--- What to produce ---
Tell how many lines of the entries below include the string "Becher". Respond with the number alone.

--- Data in this exercise ---
○ ○ ○ ○ ○

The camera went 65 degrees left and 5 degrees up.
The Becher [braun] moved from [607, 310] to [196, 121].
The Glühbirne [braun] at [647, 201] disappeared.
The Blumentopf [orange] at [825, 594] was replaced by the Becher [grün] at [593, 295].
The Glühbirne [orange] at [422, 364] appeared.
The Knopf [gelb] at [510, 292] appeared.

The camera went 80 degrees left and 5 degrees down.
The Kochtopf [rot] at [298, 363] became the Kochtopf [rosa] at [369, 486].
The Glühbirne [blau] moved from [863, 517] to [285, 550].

○ ○ ○ ○ ○

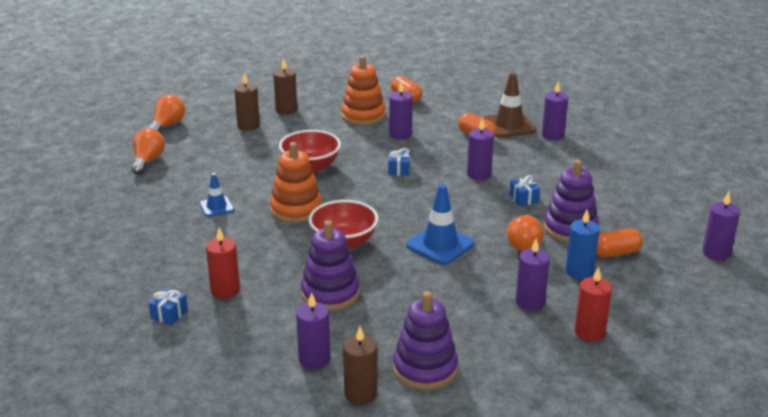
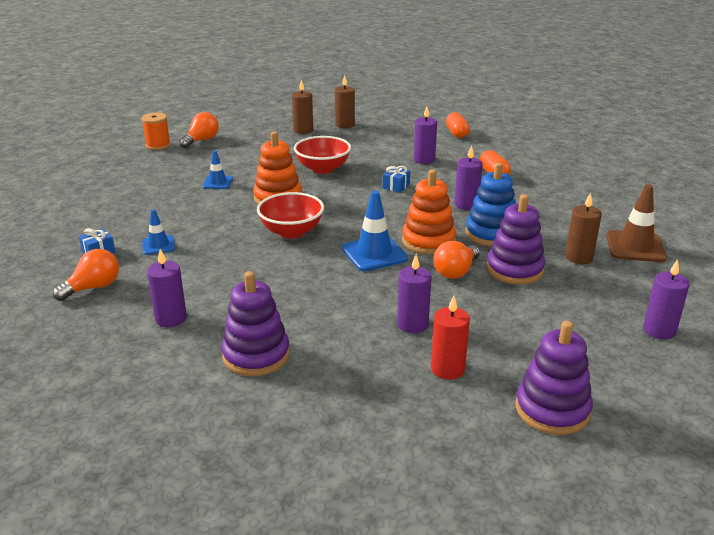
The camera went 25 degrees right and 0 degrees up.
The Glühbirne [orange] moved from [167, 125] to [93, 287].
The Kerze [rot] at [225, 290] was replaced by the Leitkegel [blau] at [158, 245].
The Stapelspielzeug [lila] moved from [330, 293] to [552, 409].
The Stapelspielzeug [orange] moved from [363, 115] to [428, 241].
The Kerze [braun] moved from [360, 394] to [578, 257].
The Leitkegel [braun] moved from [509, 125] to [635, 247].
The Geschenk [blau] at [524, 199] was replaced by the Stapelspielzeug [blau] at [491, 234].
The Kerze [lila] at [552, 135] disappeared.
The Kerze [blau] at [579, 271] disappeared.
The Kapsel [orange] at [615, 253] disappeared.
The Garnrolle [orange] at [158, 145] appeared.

○ ○ ○ ○ ○

--- Reply ---
2